**About this task**: From the first line of the entries down to the line with "insert: brown truck (118,192,203,251)", write out every line exactly; that last line counts, but pictures do not.

Entries taken from a collection
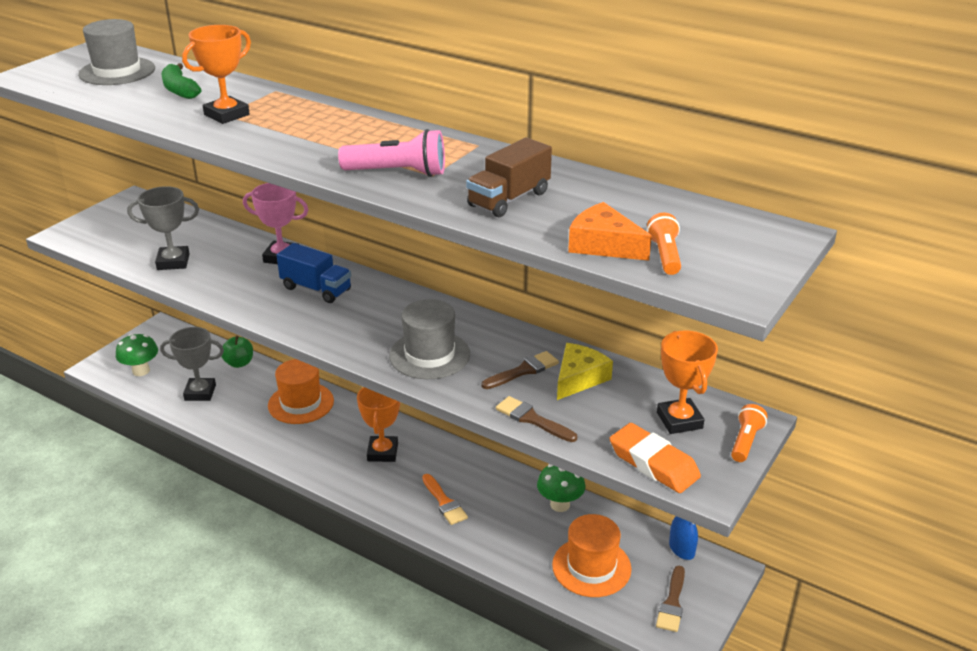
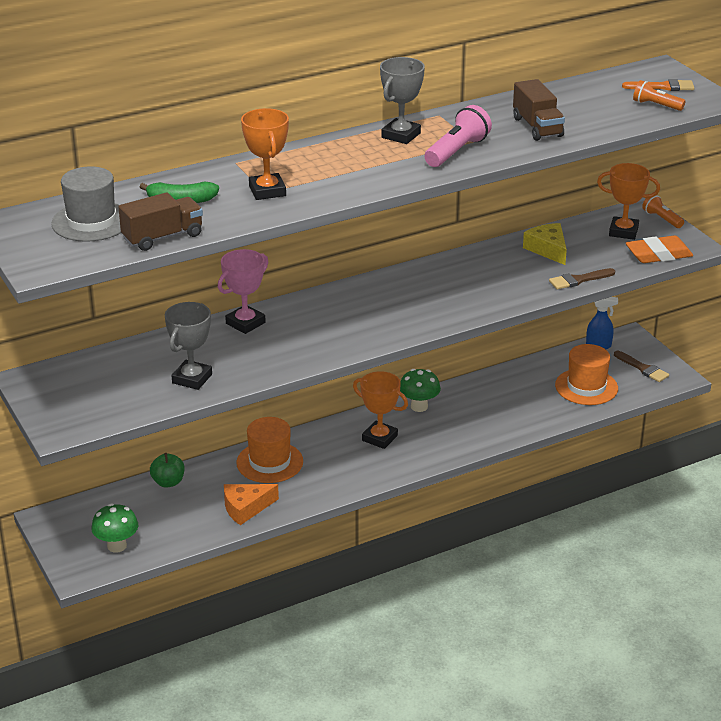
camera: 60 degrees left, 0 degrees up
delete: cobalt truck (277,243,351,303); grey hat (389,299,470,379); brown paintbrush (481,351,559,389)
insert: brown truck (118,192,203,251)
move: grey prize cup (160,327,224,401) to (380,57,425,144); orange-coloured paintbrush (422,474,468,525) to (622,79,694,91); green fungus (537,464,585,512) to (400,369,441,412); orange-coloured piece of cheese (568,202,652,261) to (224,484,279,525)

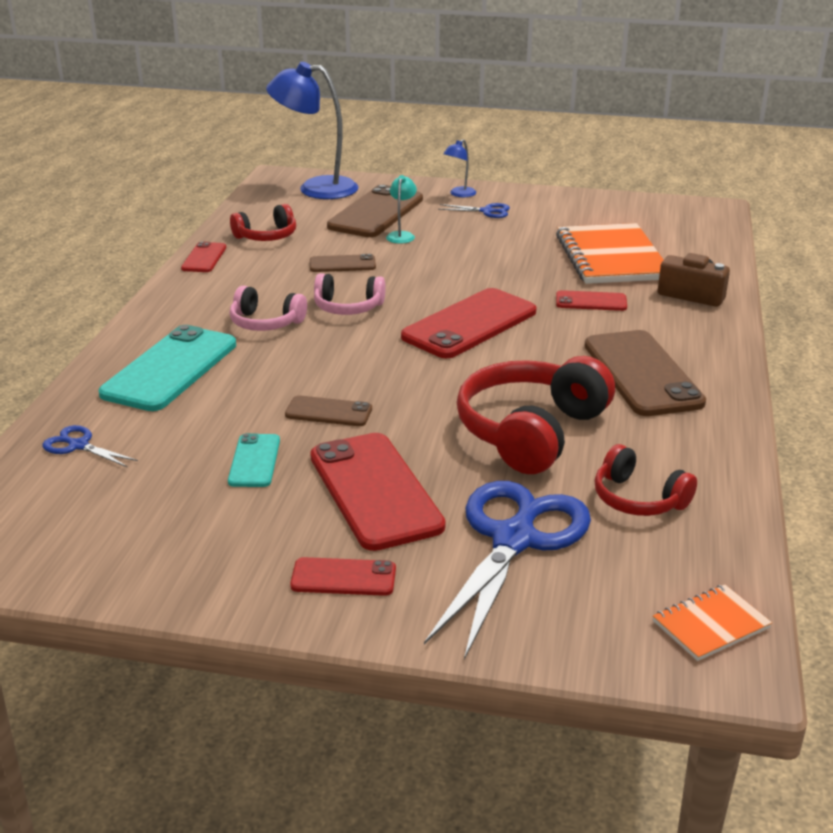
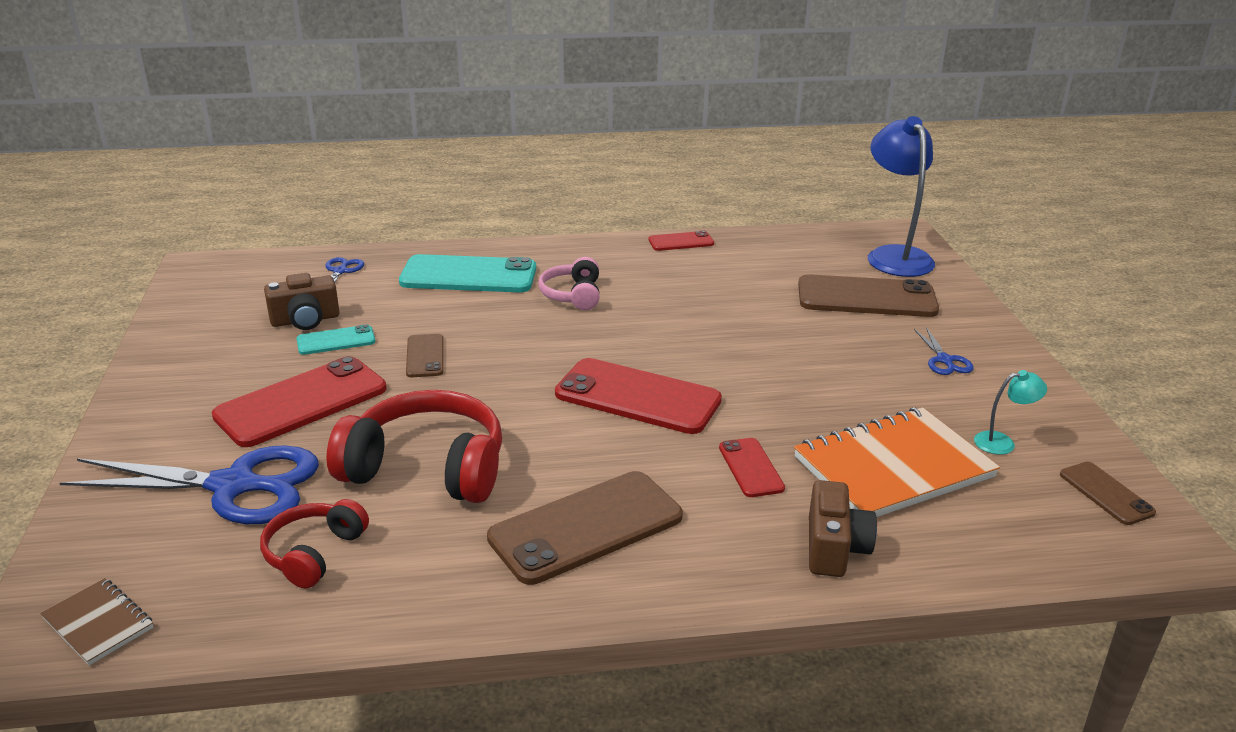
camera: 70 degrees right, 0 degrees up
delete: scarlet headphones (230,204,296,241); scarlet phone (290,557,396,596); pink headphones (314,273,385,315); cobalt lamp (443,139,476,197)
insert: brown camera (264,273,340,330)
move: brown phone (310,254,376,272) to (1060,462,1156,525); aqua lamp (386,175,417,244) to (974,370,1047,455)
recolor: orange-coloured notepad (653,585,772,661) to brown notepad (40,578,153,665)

**The completed task**:
camera: 60 degrees left, 0 degrees up
delete: cobalt truck (277,243,351,303); grey hat (389,299,470,379); brown paintbrush (481,351,559,389)
insert: brown truck (118,192,203,251)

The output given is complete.